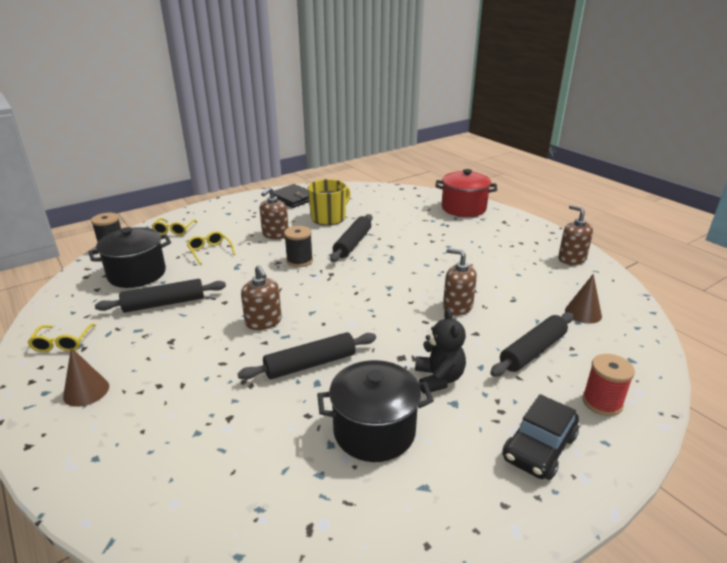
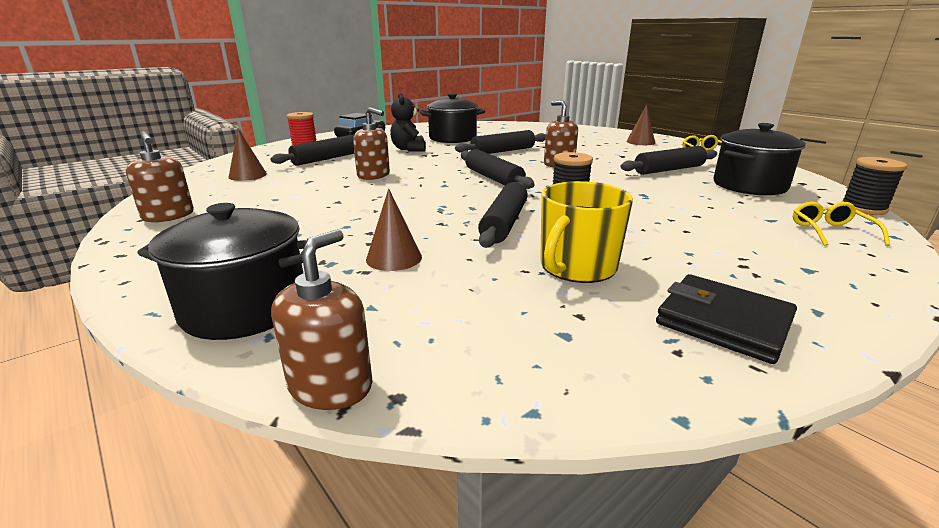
camera: 175 degrees right, 5 degrees down
(210, 251) = (709, 208): yellow glasses -> none
(275, 234) = (646, 232): brown soap dispenser -> brown soap dispenser (331, 386)
(343, 296) = (493, 178): none -> black rolling pin
(413, 225) = (394, 258): none -> brown cone
(463, 208) = (245, 307): red pot -> black pot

== == ==

**Task objective:**
Once you reach the line that contains "(343, 296) = (493, 178): none", transcribe it and all remaining lines of the listing exactly; skip everything before it.

**Answer to the problem:**
(343, 296) = (493, 178): none -> black rolling pin
(413, 225) = (394, 258): none -> brown cone
(463, 208) = (245, 307): red pot -> black pot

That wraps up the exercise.